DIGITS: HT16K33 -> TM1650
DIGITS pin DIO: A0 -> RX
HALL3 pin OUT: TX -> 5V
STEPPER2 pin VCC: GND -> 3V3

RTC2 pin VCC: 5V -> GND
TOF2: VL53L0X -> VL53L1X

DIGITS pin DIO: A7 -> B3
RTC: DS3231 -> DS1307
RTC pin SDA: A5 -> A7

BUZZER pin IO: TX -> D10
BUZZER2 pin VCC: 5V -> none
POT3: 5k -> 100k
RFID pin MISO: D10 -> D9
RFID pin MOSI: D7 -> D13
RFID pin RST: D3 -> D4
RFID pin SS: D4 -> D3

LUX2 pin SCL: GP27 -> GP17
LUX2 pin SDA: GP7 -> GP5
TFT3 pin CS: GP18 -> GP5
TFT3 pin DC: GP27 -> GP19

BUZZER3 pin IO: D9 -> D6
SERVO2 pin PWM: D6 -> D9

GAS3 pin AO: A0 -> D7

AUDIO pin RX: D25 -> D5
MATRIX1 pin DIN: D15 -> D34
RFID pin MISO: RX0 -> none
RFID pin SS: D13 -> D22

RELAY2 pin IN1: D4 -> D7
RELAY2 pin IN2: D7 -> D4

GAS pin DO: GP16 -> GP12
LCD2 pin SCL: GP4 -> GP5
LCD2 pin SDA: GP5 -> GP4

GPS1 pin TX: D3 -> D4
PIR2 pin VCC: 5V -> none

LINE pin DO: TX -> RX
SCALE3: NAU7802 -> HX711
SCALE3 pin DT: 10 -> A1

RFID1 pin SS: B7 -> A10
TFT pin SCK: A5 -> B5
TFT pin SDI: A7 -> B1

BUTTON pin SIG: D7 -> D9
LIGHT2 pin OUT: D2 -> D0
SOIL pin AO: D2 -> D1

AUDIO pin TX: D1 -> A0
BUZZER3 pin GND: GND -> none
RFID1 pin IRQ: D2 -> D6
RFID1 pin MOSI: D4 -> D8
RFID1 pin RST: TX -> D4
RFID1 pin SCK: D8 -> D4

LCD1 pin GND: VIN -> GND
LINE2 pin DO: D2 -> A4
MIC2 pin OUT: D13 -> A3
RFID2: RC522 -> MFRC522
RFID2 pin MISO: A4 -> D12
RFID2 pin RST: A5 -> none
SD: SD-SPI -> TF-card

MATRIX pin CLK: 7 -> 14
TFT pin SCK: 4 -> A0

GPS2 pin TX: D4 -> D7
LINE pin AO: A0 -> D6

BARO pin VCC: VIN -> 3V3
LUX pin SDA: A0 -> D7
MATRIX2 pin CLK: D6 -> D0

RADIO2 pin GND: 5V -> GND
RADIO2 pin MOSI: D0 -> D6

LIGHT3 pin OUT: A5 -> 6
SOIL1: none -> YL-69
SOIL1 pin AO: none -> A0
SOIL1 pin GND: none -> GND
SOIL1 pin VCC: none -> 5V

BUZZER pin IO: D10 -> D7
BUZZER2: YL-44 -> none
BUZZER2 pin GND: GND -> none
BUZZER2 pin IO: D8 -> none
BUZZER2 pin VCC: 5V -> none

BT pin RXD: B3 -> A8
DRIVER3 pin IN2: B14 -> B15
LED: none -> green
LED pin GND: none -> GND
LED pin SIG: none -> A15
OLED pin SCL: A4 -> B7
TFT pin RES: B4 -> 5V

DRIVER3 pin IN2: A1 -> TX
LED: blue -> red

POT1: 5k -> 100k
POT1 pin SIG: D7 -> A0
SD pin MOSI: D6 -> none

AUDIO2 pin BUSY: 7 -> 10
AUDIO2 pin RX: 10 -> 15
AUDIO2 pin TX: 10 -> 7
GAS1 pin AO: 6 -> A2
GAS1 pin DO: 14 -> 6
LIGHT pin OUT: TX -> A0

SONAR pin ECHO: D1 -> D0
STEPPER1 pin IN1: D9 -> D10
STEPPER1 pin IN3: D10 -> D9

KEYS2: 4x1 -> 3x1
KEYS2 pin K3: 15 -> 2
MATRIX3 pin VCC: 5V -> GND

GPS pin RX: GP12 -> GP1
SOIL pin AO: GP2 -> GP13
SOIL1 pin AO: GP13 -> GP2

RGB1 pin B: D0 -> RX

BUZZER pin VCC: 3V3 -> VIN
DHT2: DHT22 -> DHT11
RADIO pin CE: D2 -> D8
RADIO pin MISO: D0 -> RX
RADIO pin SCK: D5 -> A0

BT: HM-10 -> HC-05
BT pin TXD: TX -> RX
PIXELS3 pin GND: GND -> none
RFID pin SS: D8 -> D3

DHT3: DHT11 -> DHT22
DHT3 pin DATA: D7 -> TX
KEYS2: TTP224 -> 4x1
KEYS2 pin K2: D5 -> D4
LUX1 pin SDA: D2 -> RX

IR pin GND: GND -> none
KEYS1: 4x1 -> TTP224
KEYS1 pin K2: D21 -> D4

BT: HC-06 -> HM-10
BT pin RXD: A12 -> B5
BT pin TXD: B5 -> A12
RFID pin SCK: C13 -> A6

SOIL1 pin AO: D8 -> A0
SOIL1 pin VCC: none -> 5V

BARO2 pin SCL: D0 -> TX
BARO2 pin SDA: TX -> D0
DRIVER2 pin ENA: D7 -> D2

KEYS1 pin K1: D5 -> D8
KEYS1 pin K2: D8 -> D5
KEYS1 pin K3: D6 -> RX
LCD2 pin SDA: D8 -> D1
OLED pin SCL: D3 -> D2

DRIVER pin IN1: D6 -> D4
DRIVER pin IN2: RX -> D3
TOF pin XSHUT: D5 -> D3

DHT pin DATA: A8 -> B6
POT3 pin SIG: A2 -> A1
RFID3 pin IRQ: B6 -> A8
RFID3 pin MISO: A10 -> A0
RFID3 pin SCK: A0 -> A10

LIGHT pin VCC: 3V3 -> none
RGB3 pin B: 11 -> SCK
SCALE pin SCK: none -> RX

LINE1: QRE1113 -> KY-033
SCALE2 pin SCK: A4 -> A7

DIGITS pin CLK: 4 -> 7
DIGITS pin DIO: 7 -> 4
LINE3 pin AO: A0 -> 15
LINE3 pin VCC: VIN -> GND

-.-.-

▶ [EXERCISE DETAILS] Reproduce every line of the material exactly.

▶ [RESPONSE]
DIGITS: HT16K33 -> TM1650
DIGITS pin DIO: A0 -> RX
HALL3 pin OUT: TX -> 5V
STEPPER2 pin VCC: GND -> 3V3

RTC2 pin VCC: 5V -> GND
TOF2: VL53L0X -> VL53L1X

DIGITS pin DIO: A7 -> B3
RTC: DS3231 -> DS1307
RTC pin SDA: A5 -> A7

BUZZER pin IO: TX -> D10
BUZZER2 pin VCC: 5V -> none
POT3: 5k -> 100k
RFID pin MISO: D10 -> D9
RFID pin MOSI: D7 -> D13
RFID pin RST: D3 -> D4
RFID pin SS: D4 -> D3

LUX2 pin SCL: GP27 -> GP17
LUX2 pin SDA: GP7 -> GP5
TFT3 pin CS: GP18 -> GP5
TFT3 pin DC: GP27 -> GP19

BUZZER3 pin IO: D9 -> D6
SERVO2 pin PWM: D6 -> D9

GAS3 pin AO: A0 -> D7

AUDIO pin RX: D25 -> D5
MATRIX1 pin DIN: D15 -> D34
RFID pin MISO: RX0 -> none
RFID pin SS: D13 -> D22

RELAY2 pin IN1: D4 -> D7
RELAY2 pin IN2: D7 -> D4

GAS pin DO: GP16 -> GP12
LCD2 pin SCL: GP4 -> GP5
LCD2 pin SDA: GP5 -> GP4

GPS1 pin TX: D3 -> D4
PIR2 pin VCC: 5V -> none

LINE pin DO: TX -> RX
SCALE3: NAU7802 -> HX711
SCALE3 pin DT: 10 -> A1

RFID1 pin SS: B7 -> A10
TFT pin SCK: A5 -> B5
TFT pin SDI: A7 -> B1

BUTTON pin SIG: D7 -> D9
LIGHT2 pin OUT: D2 -> D0
SOIL pin AO: D2 -> D1

AUDIO pin TX: D1 -> A0
BUZZER3 pin GND: GND -> none
RFID1 pin IRQ: D2 -> D6
RFID1 pin MOSI: D4 -> D8
RFID1 pin RST: TX -> D4
RFID1 pin SCK: D8 -> D4

LCD1 pin GND: VIN -> GND
LINE2 pin DO: D2 -> A4
MIC2 pin OUT: D13 -> A3
RFID2: RC522 -> MFRC522
RFID2 pin MISO: A4 -> D12
RFID2 pin RST: A5 -> none
SD: SD-SPI -> TF-card

MATRIX pin CLK: 7 -> 14
TFT pin SCK: 4 -> A0

GPS2 pin TX: D4 -> D7
LINE pin AO: A0 -> D6

BARO pin VCC: VIN -> 3V3
LUX pin SDA: A0 -> D7
MATRIX2 pin CLK: D6 -> D0

RADIO2 pin GND: 5V -> GND
RADIO2 pin MOSI: D0 -> D6

LIGHT3 pin OUT: A5 -> 6
SOIL1: none -> YL-69
SOIL1 pin AO: none -> A0
SOIL1 pin GND: none -> GND
SOIL1 pin VCC: none -> 5V

BUZZER pin IO: D10 -> D7
BUZZER2: YL-44 -> none
BUZZER2 pin GND: GND -> none
BUZZER2 pin IO: D8 -> none
BUZZER2 pin VCC: 5V -> none

BT pin RXD: B3 -> A8
DRIVER3 pin IN2: B14 -> B15
LED: none -> green
LED pin GND: none -> GND
LED pin SIG: none -> A15
OLED pin SCL: A4 -> B7
TFT pin RES: B4 -> 5V

DRIVER3 pin IN2: A1 -> TX
LED: blue -> red

POT1: 5k -> 100k
POT1 pin SIG: D7 -> A0
SD pin MOSI: D6 -> none

AUDIO2 pin BUSY: 7 -> 10
AUDIO2 pin RX: 10 -> 15
AUDIO2 pin TX: 10 -> 7
GAS1 pin AO: 6 -> A2
GAS1 pin DO: 14 -> 6
LIGHT pin OUT: TX -> A0

SONAR pin ECHO: D1 -> D0
STEPPER1 pin IN1: D9 -> D10
STEPPER1 pin IN3: D10 -> D9

KEYS2: 4x1 -> 3x1
KEYS2 pin K3: 15 -> 2
MATRIX3 pin VCC: 5V -> GND

GPS pin RX: GP12 -> GP1
SOIL pin AO: GP2 -> GP13
SOIL1 pin AO: GP13 -> GP2

RGB1 pin B: D0 -> RX

BUZZER pin VCC: 3V3 -> VIN
DHT2: DHT22 -> DHT11
RADIO pin CE: D2 -> D8
RADIO pin MISO: D0 -> RX
RADIO pin SCK: D5 -> A0

BT: HM-10 -> HC-05
BT pin TXD: TX -> RX
PIXELS3 pin GND: GND -> none
RFID pin SS: D8 -> D3

DHT3: DHT11 -> DHT22
DHT3 pin DATA: D7 -> TX
KEYS2: TTP224 -> 4x1
KEYS2 pin K2: D5 -> D4
LUX1 pin SDA: D2 -> RX

IR pin GND: GND -> none
KEYS1: 4x1 -> TTP224
KEYS1 pin K2: D21 -> D4

BT: HC-06 -> HM-10
BT pin RXD: A12 -> B5
BT pin TXD: B5 -> A12
RFID pin SCK: C13 -> A6

SOIL1 pin AO: D8 -> A0
SOIL1 pin VCC: none -> 5V

BARO2 pin SCL: D0 -> TX
BARO2 pin SDA: TX -> D0
DRIVER2 pin ENA: D7 -> D2

KEYS1 pin K1: D5 -> D8
KEYS1 pin K2: D8 -> D5
KEYS1 pin K3: D6 -> RX
LCD2 pin SDA: D8 -> D1
OLED pin SCL: D3 -> D2

DRIVER pin IN1: D6 -> D4
DRIVER pin IN2: RX -> D3
TOF pin XSHUT: D5 -> D3

DHT pin DATA: A8 -> B6
POT3 pin SIG: A2 -> A1
RFID3 pin IRQ: B6 -> A8
RFID3 pin MISO: A10 -> A0
RFID3 pin SCK: A0 -> A10

LIGHT pin VCC: 3V3 -> none
RGB3 pin B: 11 -> SCK
SCALE pin SCK: none -> RX

LINE1: QRE1113 -> KY-033
SCALE2 pin SCK: A4 -> A7

DIGITS pin CLK: 4 -> 7
DIGITS pin DIO: 7 -> 4
LINE3 pin AO: A0 -> 15
LINE3 pin VCC: VIN -> GND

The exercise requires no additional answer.